ABOUT THIS TASK → Copy out each line of the material in which the word "turquoise" can be found.
─── DATA FOR THE TASK ───
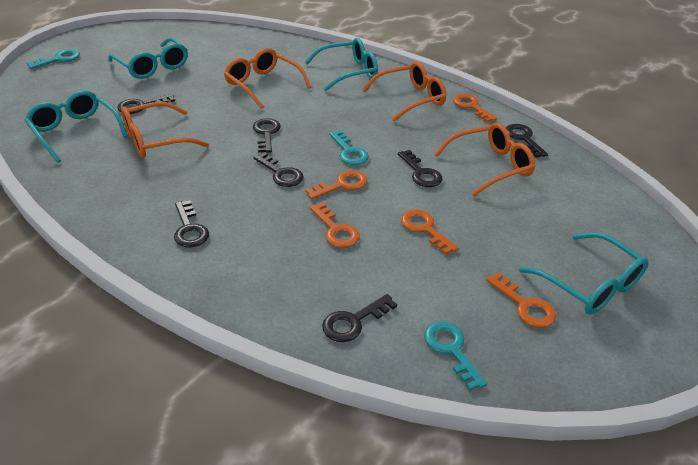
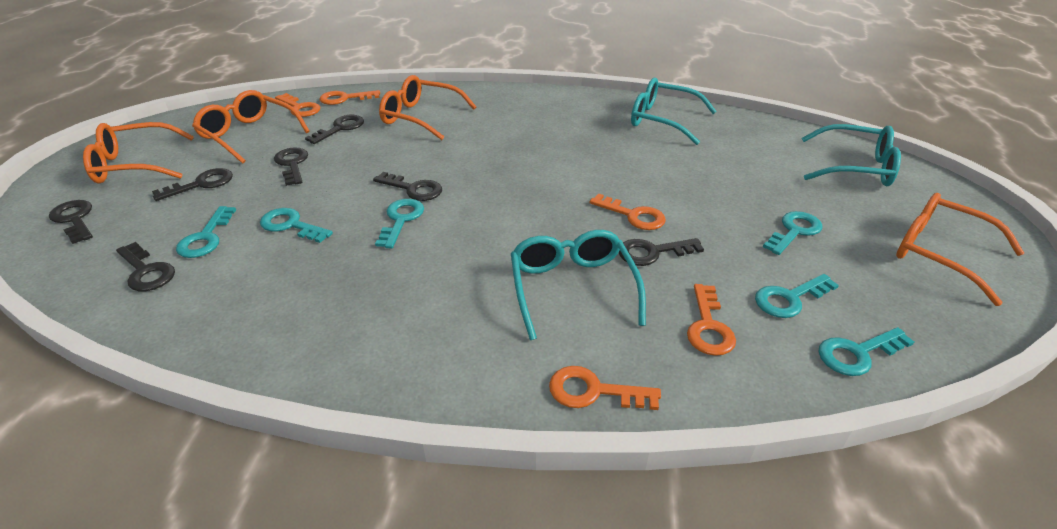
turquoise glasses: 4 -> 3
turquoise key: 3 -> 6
───
─── DATA FOR THE TASK ───
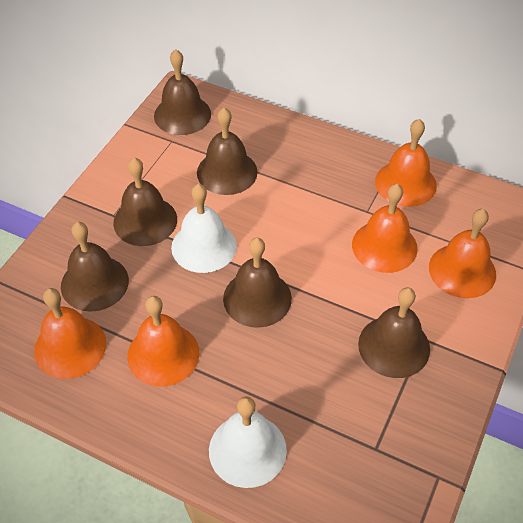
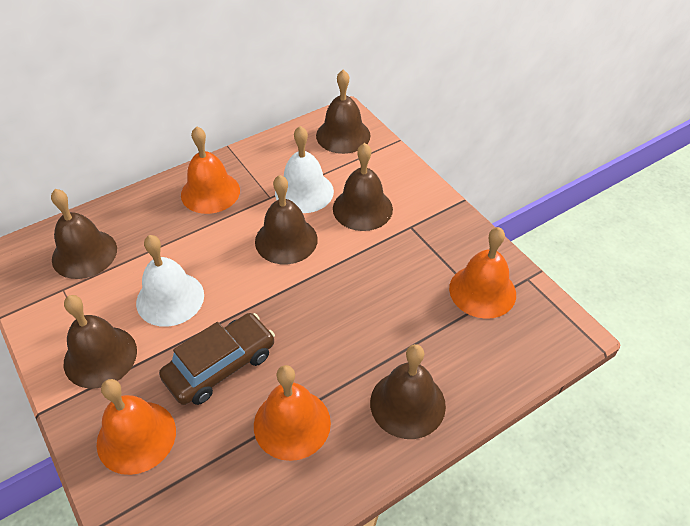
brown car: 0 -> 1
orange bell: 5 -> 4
───
SOLVED EXERCISE →
turquoise glasses: 4 -> 3
turquoise key: 3 -> 6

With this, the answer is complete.